## Your goal
Send back the data below exactly. Drop every picture.

- - - - -

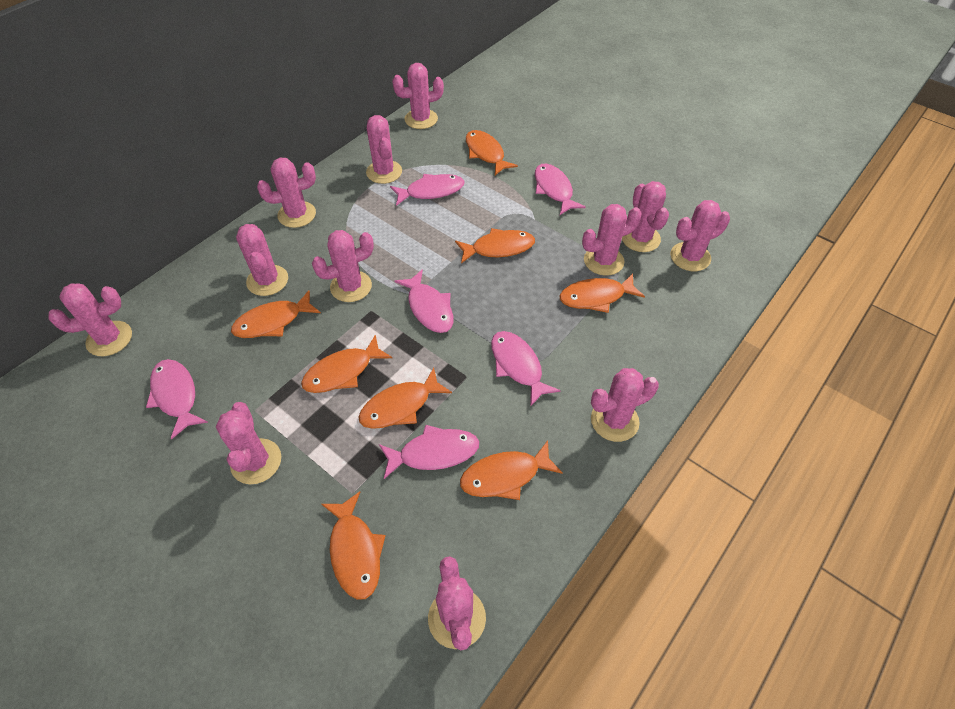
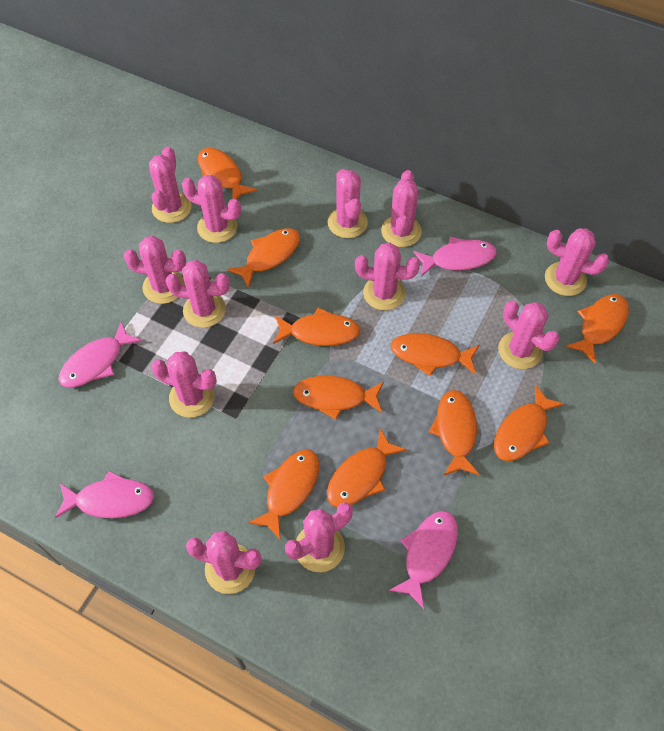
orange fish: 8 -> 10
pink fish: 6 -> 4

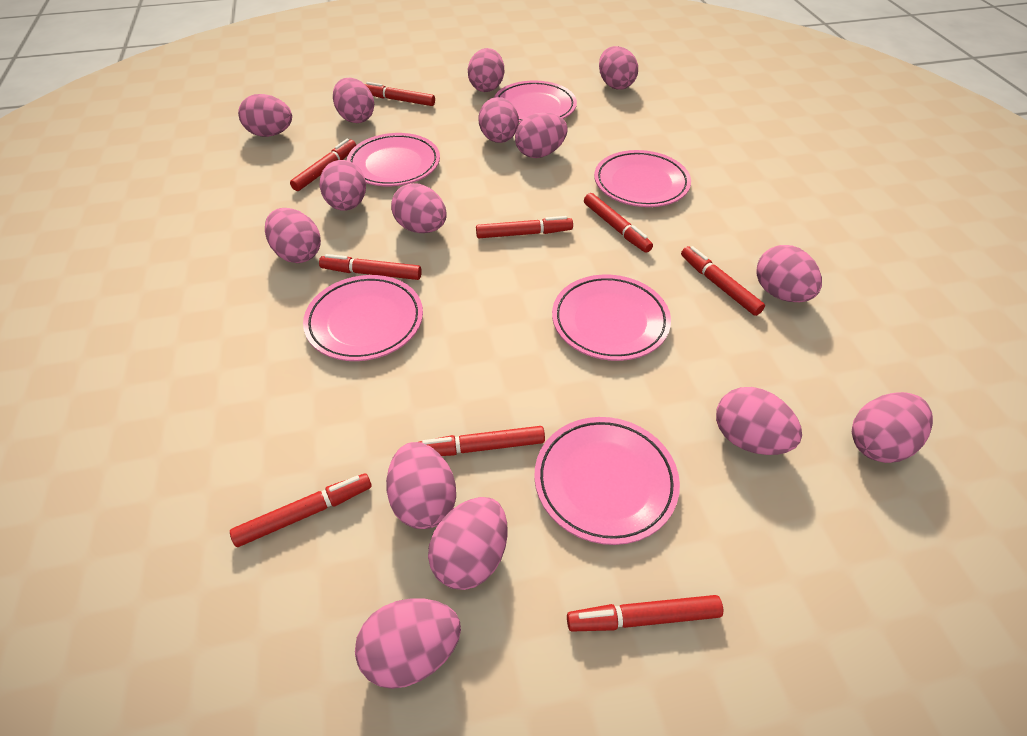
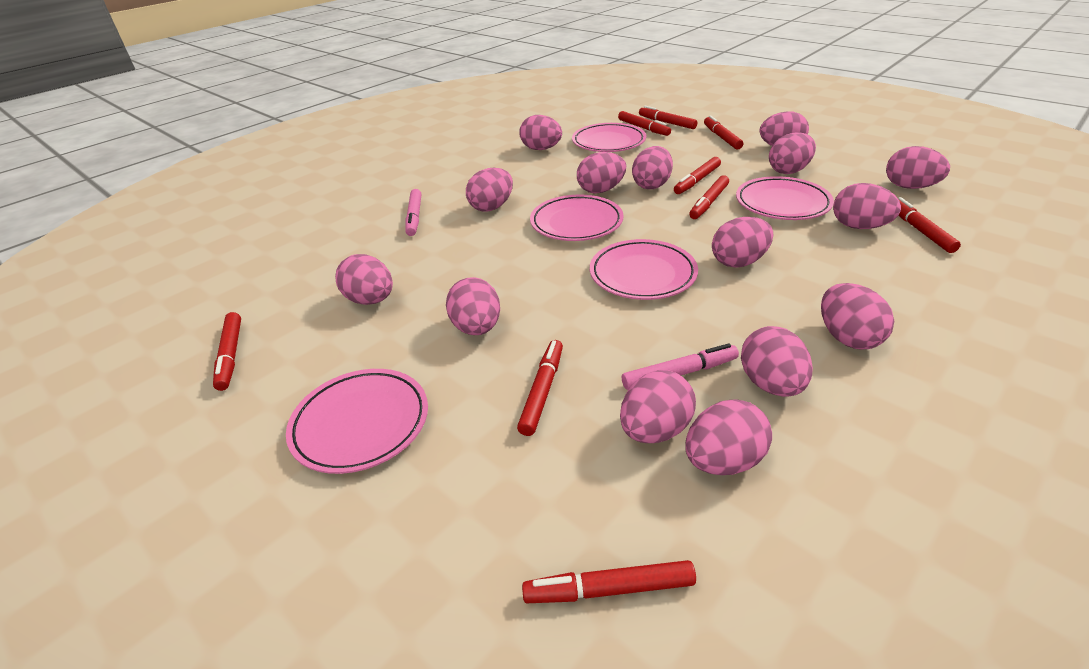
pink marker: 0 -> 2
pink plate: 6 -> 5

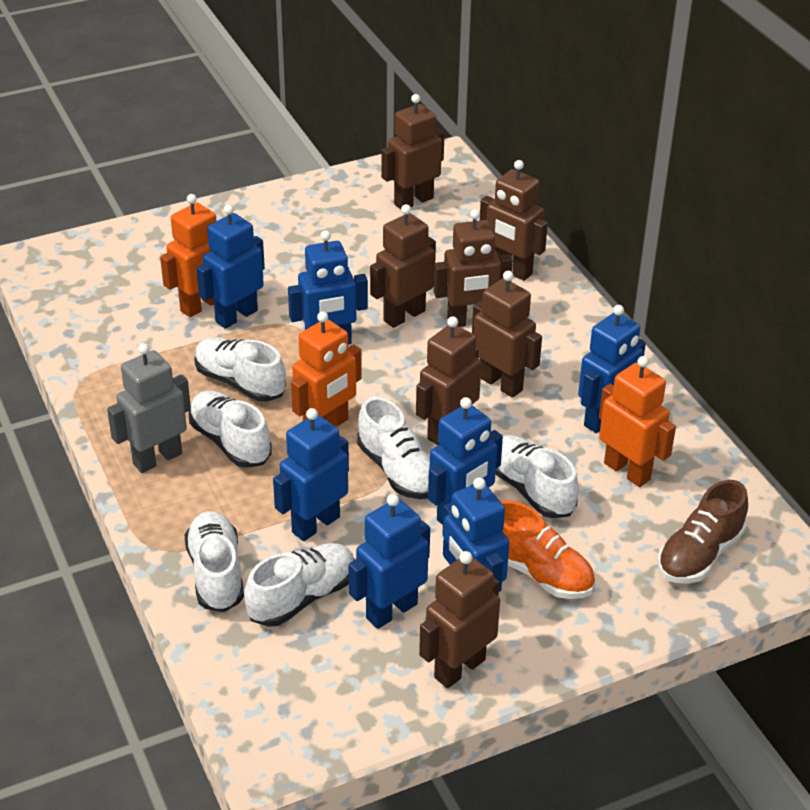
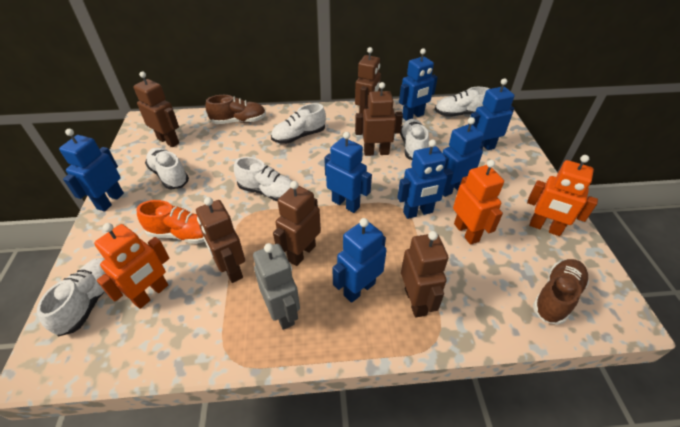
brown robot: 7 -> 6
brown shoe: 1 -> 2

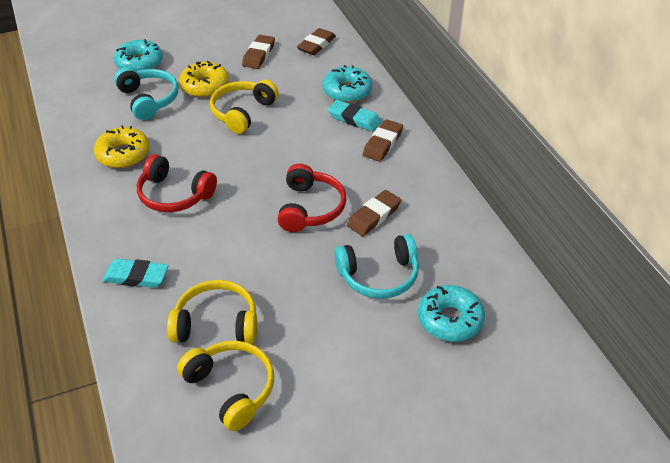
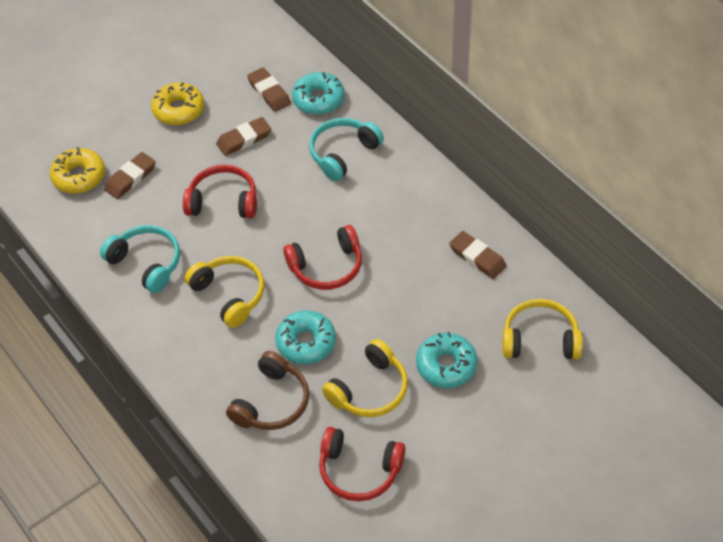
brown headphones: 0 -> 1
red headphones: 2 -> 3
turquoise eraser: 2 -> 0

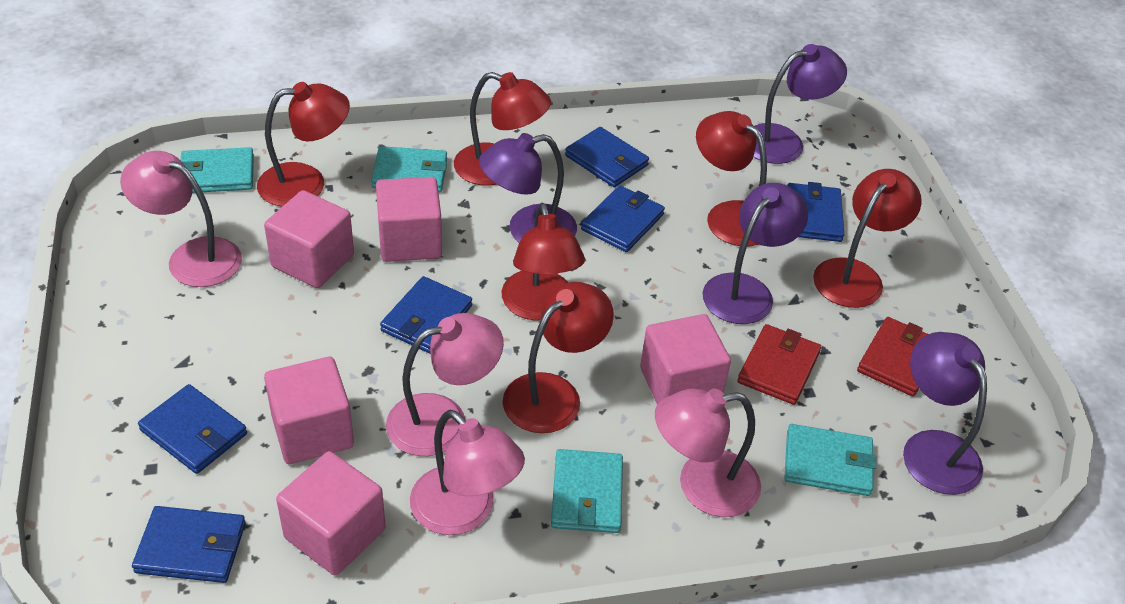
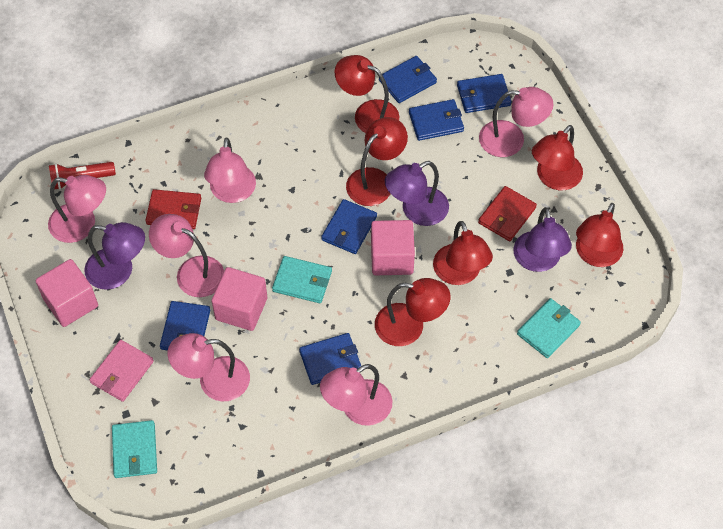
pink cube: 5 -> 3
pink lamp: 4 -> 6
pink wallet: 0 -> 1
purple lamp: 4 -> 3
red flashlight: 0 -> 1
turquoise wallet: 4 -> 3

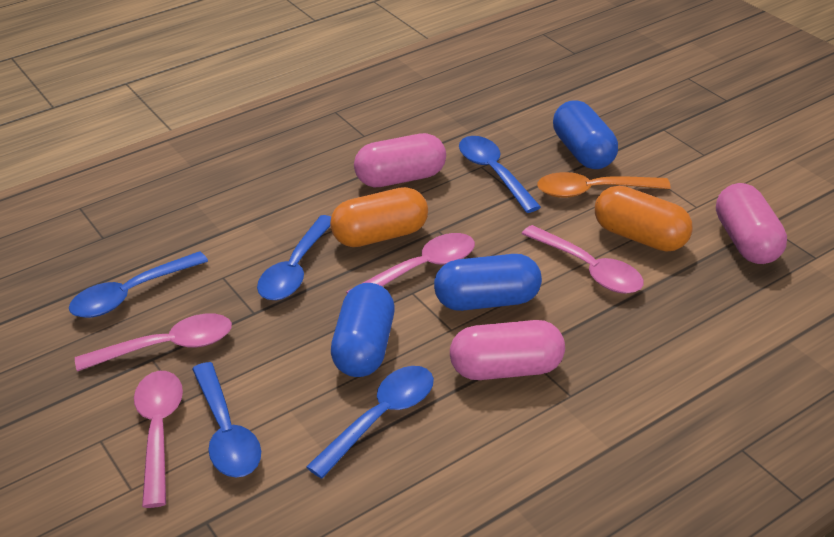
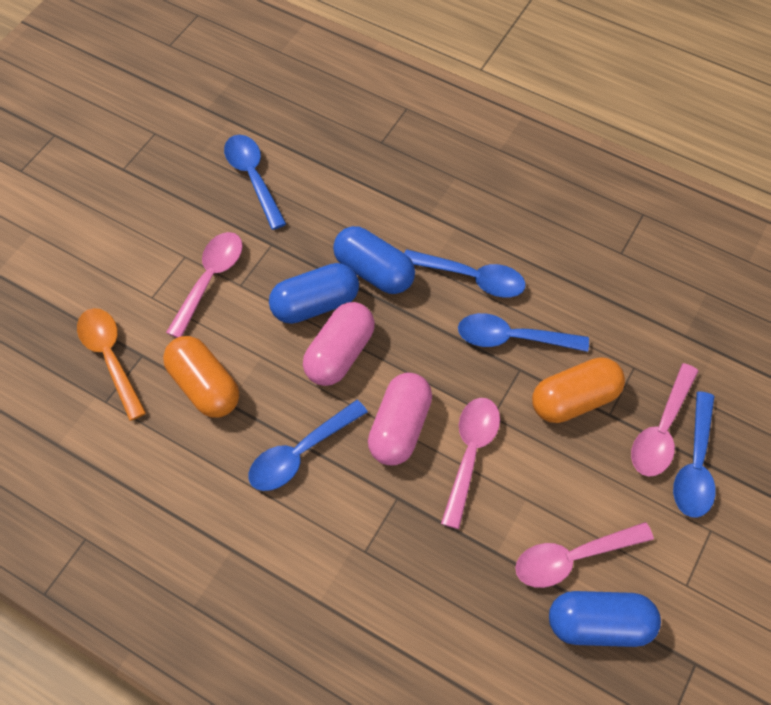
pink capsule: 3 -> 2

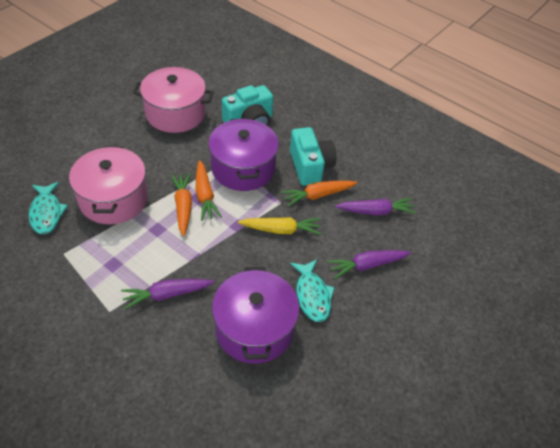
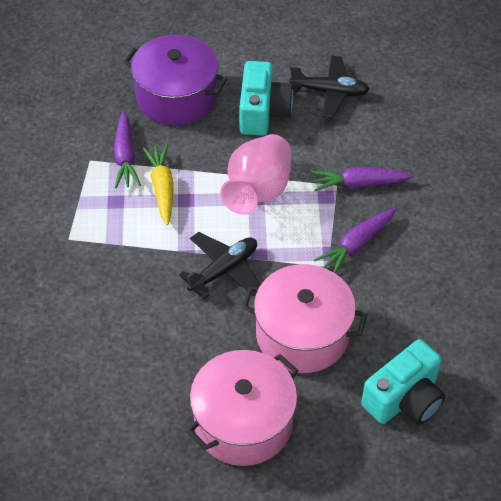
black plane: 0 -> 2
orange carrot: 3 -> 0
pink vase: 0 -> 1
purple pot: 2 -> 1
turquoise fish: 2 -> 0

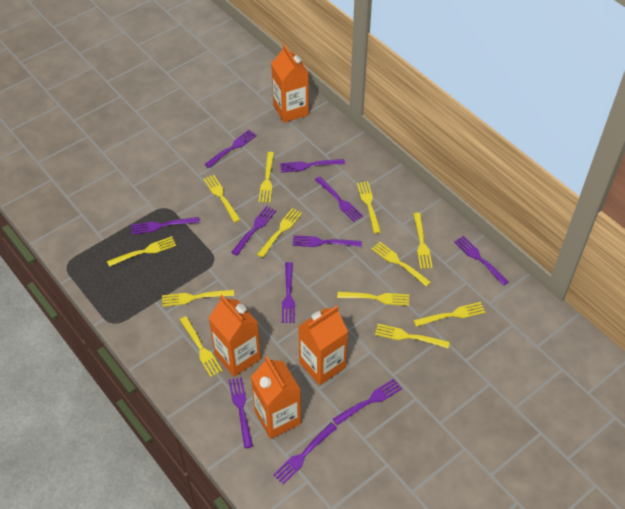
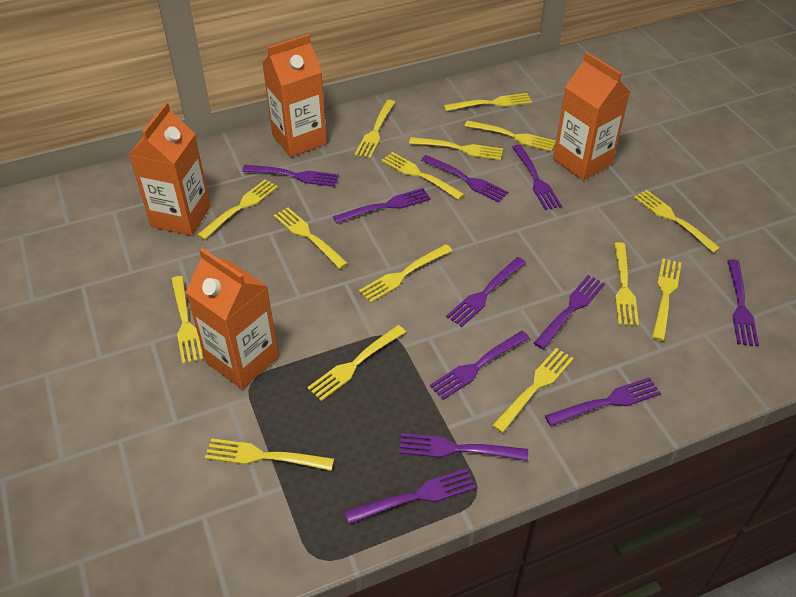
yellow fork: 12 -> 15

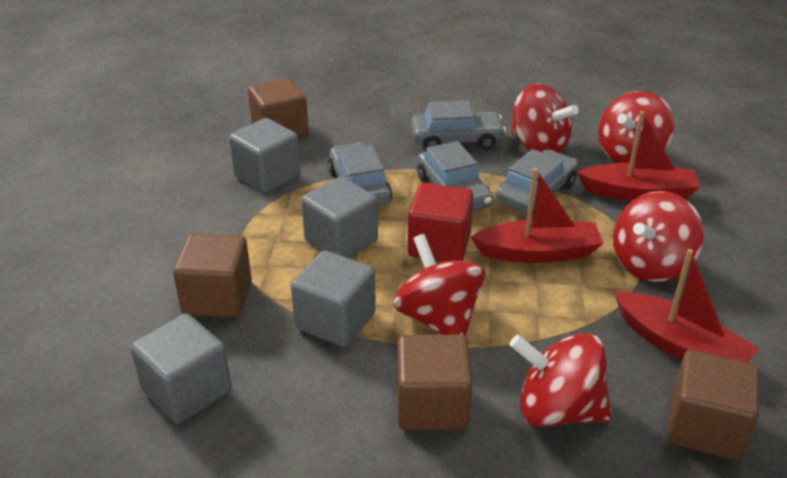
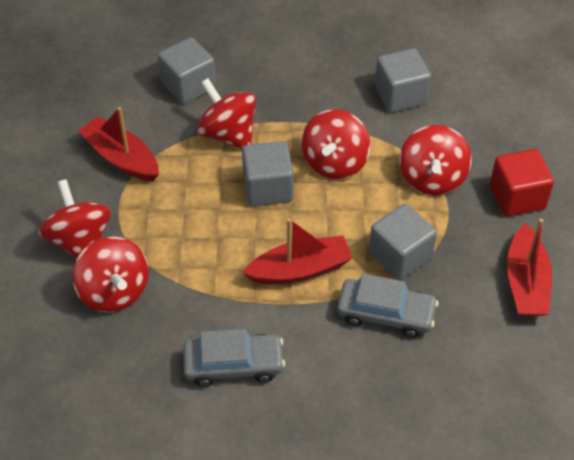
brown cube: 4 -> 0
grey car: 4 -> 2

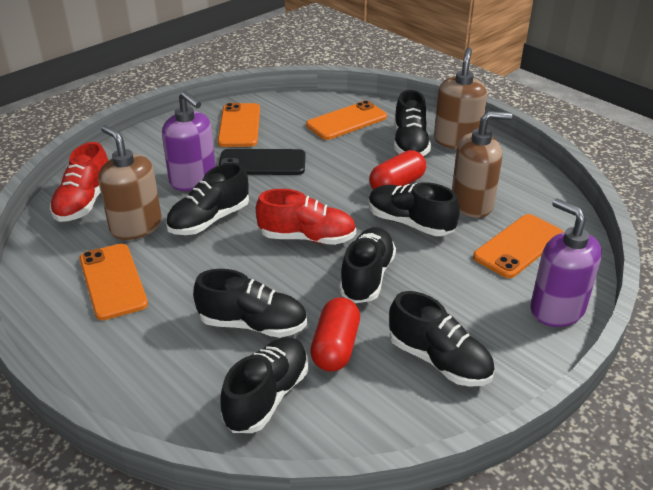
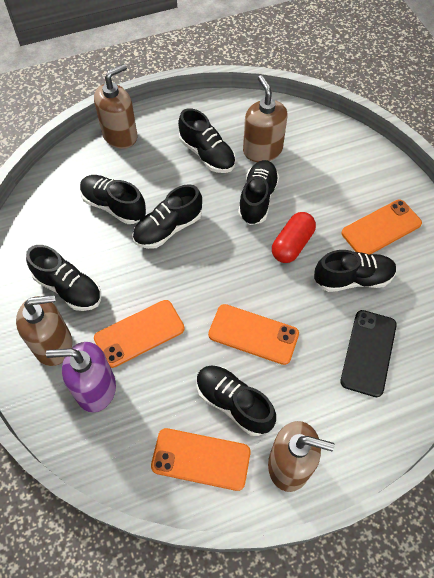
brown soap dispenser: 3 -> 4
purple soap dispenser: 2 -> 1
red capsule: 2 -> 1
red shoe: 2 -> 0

- - - - -

## Task result
orange fish: 8 -> 10
pink fish: 6 -> 4

pink marker: 0 -> 2
pink plate: 6 -> 5

brown robot: 7 -> 6
brown shoe: 1 -> 2

brown headphones: 0 -> 1
red headphones: 2 -> 3
turquoise eraser: 2 -> 0

pink cube: 5 -> 3
pink lamp: 4 -> 6
pink wallet: 0 -> 1
purple lamp: 4 -> 3
red flashlight: 0 -> 1
turquoise wallet: 4 -> 3

pink capsule: 3 -> 2

black plane: 0 -> 2
orange carrot: 3 -> 0
pink vase: 0 -> 1
purple pot: 2 -> 1
turquoise fish: 2 -> 0

yellow fork: 12 -> 15

brown cube: 4 -> 0
grey car: 4 -> 2

brown soap dispenser: 3 -> 4
purple soap dispenser: 2 -> 1
red capsule: 2 -> 1
red shoe: 2 -> 0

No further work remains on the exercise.